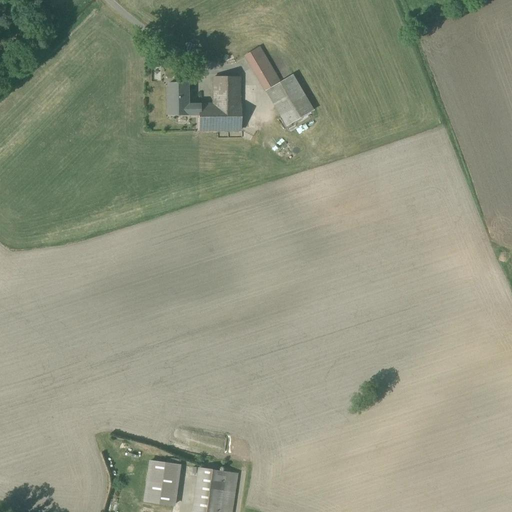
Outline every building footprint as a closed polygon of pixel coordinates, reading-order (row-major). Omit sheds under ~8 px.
[(266,92),(280,83),(260,49),(246,57),(266,92)] [(280,83),(266,92),(287,127),(314,111),(293,76),(280,83)] [(199,105),(199,106),(200,115),(200,132),(240,131),(241,105),(240,105),(240,78),(214,78),(214,105),(199,105)] [(188,115),(200,115),(199,106),(188,106),(188,94),(168,94),(168,95),(169,95),(170,102),(168,102),(169,116),(169,115),(178,115),(178,116),(188,116),(188,115)] [(287,135),(266,119),(254,136),(275,151),(287,135)] [(167,464),(150,461),(145,502),(175,506),(181,462),(168,459),(167,464)] [(200,469),(193,511),(231,511),(237,474),(200,469)]
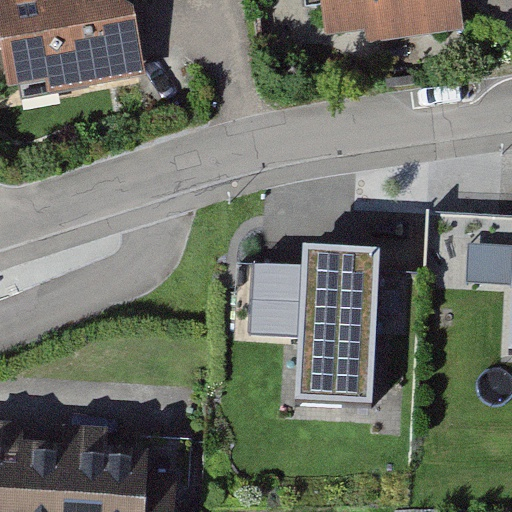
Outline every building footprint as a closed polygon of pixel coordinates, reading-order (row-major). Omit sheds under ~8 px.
[(121,8),(108,0),(34,0),(34,1),(0,7),(0,45),(10,97),(20,95),(45,90),(48,103),(149,83),(137,19),(121,8)] [(108,0),(121,8),(126,0),(108,0)] [(377,24),(378,38),(453,22),(451,0),(332,0),(336,32),(377,24)] [(382,265),(304,261),(296,411),(373,415),(382,265)] [(0,511),(57,511),(60,459),(0,456),(0,511)] [(176,511),(178,483),(148,481),(149,464),(60,459),(57,511),(176,511)]
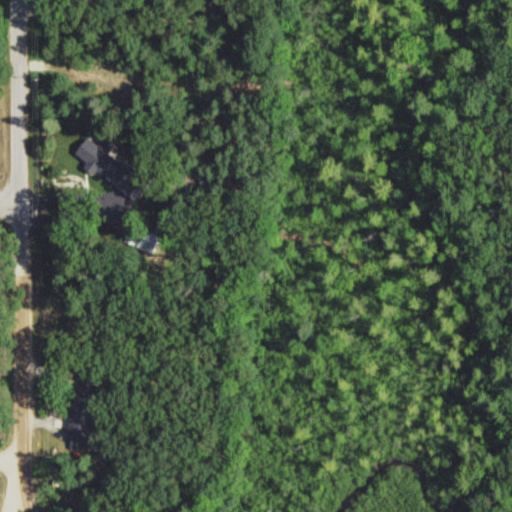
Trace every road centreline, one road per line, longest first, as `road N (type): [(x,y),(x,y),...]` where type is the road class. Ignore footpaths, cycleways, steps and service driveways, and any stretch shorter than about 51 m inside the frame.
road 1 (residential): [(26,511),(21,204)]
road 2 (residential): [(21,204),(17,0)]
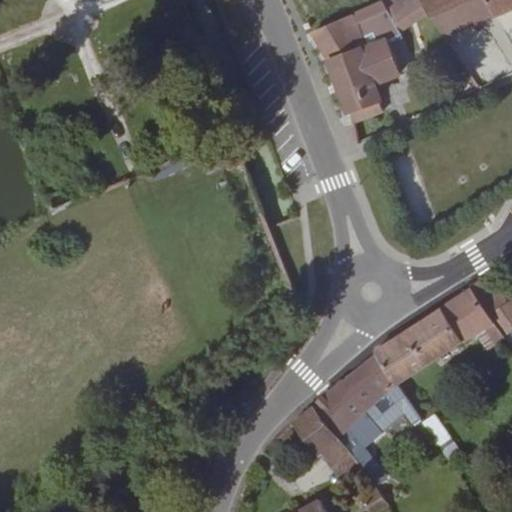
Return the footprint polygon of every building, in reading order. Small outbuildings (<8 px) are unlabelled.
[(393,27),(384,0),(379,0),(364,5),(373,33),(393,27)] [(434,0),(398,0),(411,28),(440,14),(434,0)] [(434,0),(440,14),(450,34),(493,15),(487,0),(434,0)] [(511,0),(487,0),(493,15),(511,6),(511,0)] [(351,15),(313,31),(330,60),(350,113),(352,122),(382,111),(372,84),(398,74),(386,39),(366,46),(351,15)] [(508,338),(511,333),(511,301),(511,300),(507,302),(487,274),(468,285),(471,290),(494,320),(508,338)] [(453,301),(475,335),(494,320),(471,290),(453,301)] [(463,343),(475,335),(453,301),(441,309),(463,343)] [(395,386),(463,343),(441,309),(375,352),(376,356),(395,386)] [(487,354),(508,338),(494,320),(475,335),(487,354)] [(410,425),(418,419),(395,386),(376,356),(344,382),(341,380),(313,406),(342,446),(351,456),(357,451),(345,432),(363,412),(386,392),(410,425)] [(313,406),(292,423),(319,457),(329,448),(333,454),(342,446),(313,406)] [(438,448),(449,439),(432,415),(422,424),(438,448)] [(438,448),(447,460),(458,452),(449,439),(438,448)] [(367,511),(378,511),(388,506),(376,489),(360,499),(367,511)] [(325,511),(319,500),(298,511),(325,511)]
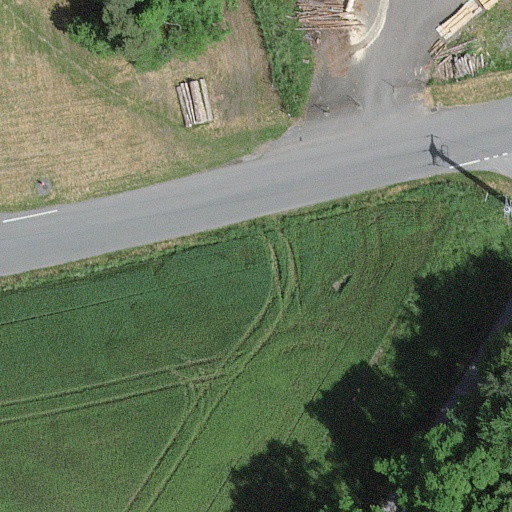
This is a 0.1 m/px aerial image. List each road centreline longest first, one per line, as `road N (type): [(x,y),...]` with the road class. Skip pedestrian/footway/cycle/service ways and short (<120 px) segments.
road 1 (tertiary): [(0,245),(106,227),(511,121)]
road 2 (track): [(400,511),(511,335)]
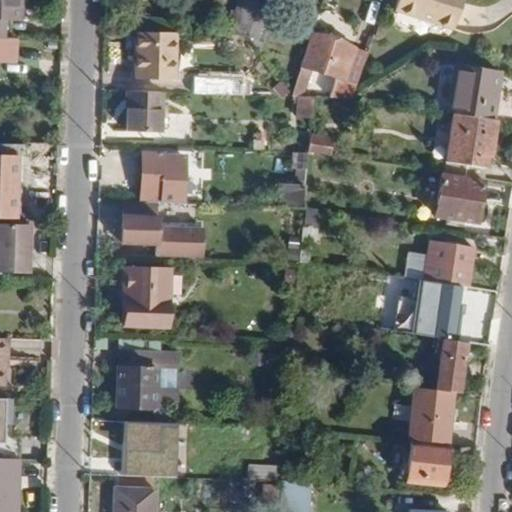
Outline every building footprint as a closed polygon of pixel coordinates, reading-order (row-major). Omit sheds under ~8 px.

▶ WHAT IS EXPECTED: Copy out the listing above word for word, leaving out the pictures.

▶ ANSWER TO THIS PROBLEM:
Outline every building footprint as a closed polygon of pixel coordinates, reading-order (row-major). Omit sheds under ~8 px.
[(266,92),(280,83),(260,49),(246,57),(266,92)] [(280,83),(266,92),(287,127),(314,111),(293,76),(280,83)] [(199,105),(199,106),(200,115),(200,132),(240,131),(241,105),(240,105),(240,78),(214,78),(214,105),(199,105)] [(188,115),(200,115),(199,106),(188,106),(188,94),(168,94),(168,95),(169,95),(170,102),(168,102),(169,116),(169,115),(178,115),(178,116),(188,116),(188,115)] [(287,135),(266,119),(254,136),(275,151),(287,135)] [(167,464),(150,461),(145,502),(175,506),(181,462),(168,459),(167,464)] [(200,469),(193,511),(231,511),(237,474),(200,469)]
Outline every building footprint as a closed polygon of pixel coordinates, reading-order (row-major). Omit sheds under ~8 px.
[(121,8),(108,0),(34,0),(34,1),(0,7),(0,45),(10,97),(20,95),(45,90),(48,103),(149,83),(137,19),(121,8)] [(108,0),(121,8),(126,0),(108,0)] [(377,24),(378,38),(453,22),(451,0),(332,0),(336,32),(377,24)] [(382,265),(304,261),(296,411),(373,415),(382,265)] [(0,511),(57,511),(60,459),(0,456),(0,511)] [(176,511),(178,483),(148,481),(149,464),(60,459),(57,511),(176,511)]
Trace every road centreline, one road per line, longest first, as `road N (type): [(x,y),(x,y),...]` where type is the road class. Ignore footpaths, cycleways, steps and service driveways, and any stretch shorter than about 51 m inside the frame.
road 1 (residential): [(26,511),(21,204)]
road 2 (residential): [(21,204),(17,0)]
Return the footprint polygon of every building, in reading order. Small outbuildings (<8 px) are unlabelled.
[(393,27),(384,0),(379,0),(364,5),(373,33),(393,27)] [(434,0),(398,0),(411,28),(440,14),(434,0)] [(434,0),(440,14),(450,34),(493,15),(487,0),(434,0)] [(511,0),(487,0),(493,15),(511,6),(511,0)] [(351,15),(313,31),(330,60),(350,113),(352,122),(382,111),(372,84),(398,74),(386,39),(366,46),(351,15)] [(508,338),(511,333),(511,301),(511,300),(507,302),(487,274),(468,285),(471,290),(494,320),(508,338)] [(453,301),(475,335),(494,320),(471,290),(453,301)] [(463,343),(475,335),(453,301),(441,309),(463,343)] [(395,386),(463,343),(441,309),(375,352),(376,356),(395,386)] [(487,354),(508,338),(494,320),(475,335),(487,354)] [(410,425),(418,419),(395,386),(376,356),(344,382),(341,380),(313,406),(342,446),(351,456),(357,451),(345,432),(363,412),(386,392),(410,425)] [(313,406),(292,423),(319,457),(329,448),(333,454),(342,446),(313,406)] [(438,448),(449,439),(432,415),(422,424),(438,448)] [(438,448),(447,460),(458,452),(449,439),(438,448)] [(367,511),(378,511),(388,506),(376,489),(360,499),(367,511)] [(325,511),(319,500),(298,511),(325,511)]
This is a 0.1 m/px aerial image. List each road centreline longest first, one per line, as `road N (type): [(x,y),...]` with the road class. Skip pedestrian/footway/cycle/service ways and short (<120 px) segments.
road 1 (tertiary): [(0,245),(106,227),(511,121)]
road 2 (track): [(400,511),(511,335)]
Outline every building footprint as a closed polygon of pixel coordinates, reading-order (row-major). Omit sheds under ~8 px.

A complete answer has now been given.